▶ What the exercise asks
Give back every record word for word, keeping the pictures out.

▶ The data

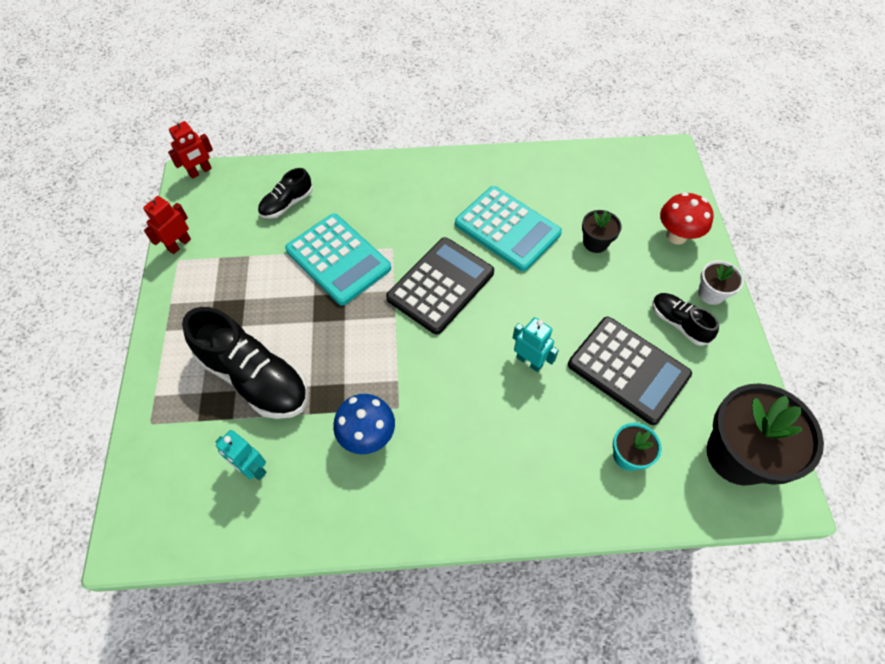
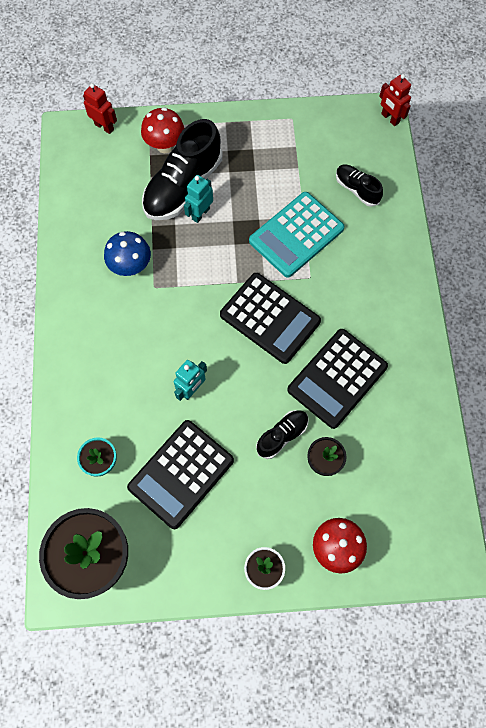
camera: 90 degrees right, 10 degrees up
(179, 244) = (308, 116): red robot -> red robot (104, 127)
(186, 401) = (165, 145): none -> red mushroom
(252, 468) = (111, 194): turquoise robot -> turquoise robot (200, 214)
(507, 229) = (337, 378): turquoise calculator -> black calculator
(678, 323) = (229, 529): black shoe -> black shoe (282, 435)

▶ Response box
camera: 90 degrees right, 10 degrees up
(179, 244) = (308, 116): red robot -> red robot (104, 127)
(186, 401) = (165, 145): none -> red mushroom
(252, 468) = (111, 194): turquoise robot -> turquoise robot (200, 214)
(507, 229) = (337, 378): turquoise calculator -> black calculator
(678, 323) = (229, 529): black shoe -> black shoe (282, 435)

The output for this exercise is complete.